## Instruction:
Your job with the data below is to output exactly the lines from the one holding "turquoise spool [199,84,247,145] -> none" down to the one holding "none -> white hammer [381,137,481,192]", both included, and no others.

** Opening Dataset content block **

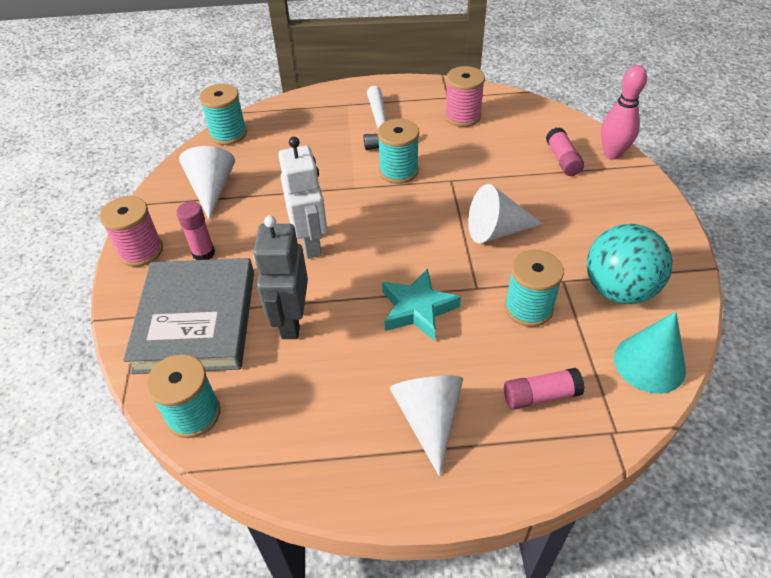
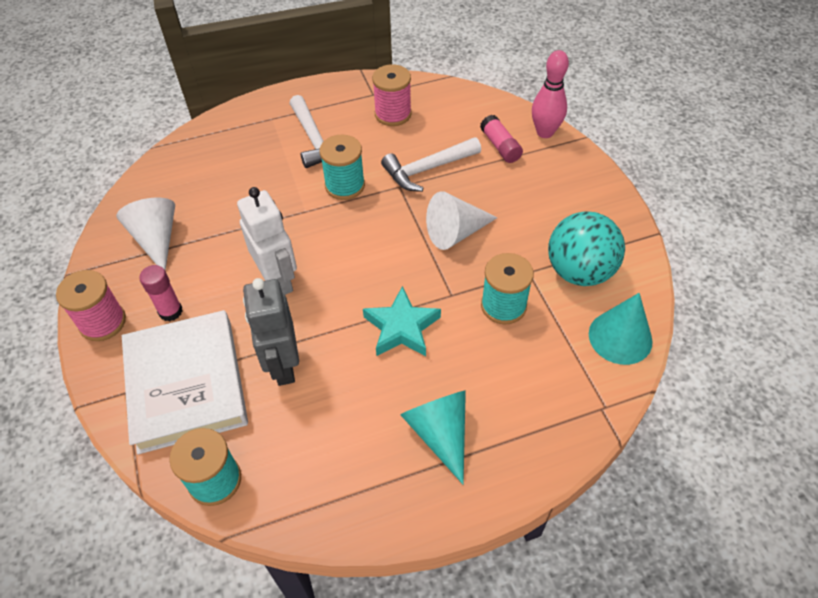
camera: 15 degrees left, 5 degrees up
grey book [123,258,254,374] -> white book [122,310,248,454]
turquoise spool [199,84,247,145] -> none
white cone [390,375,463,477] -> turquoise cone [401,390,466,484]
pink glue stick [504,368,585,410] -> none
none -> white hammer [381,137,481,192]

** Closing Dataset content block **
** Opening Dataset content block **

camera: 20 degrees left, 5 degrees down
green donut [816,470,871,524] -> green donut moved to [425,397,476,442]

** Closing Dataset content block **

## Task result:
turquoise spool [199,84,247,145] -> none
white cone [390,375,463,477] -> turquoise cone [401,390,466,484]
pink glue stick [504,368,585,410] -> none
none -> white hammer [381,137,481,192]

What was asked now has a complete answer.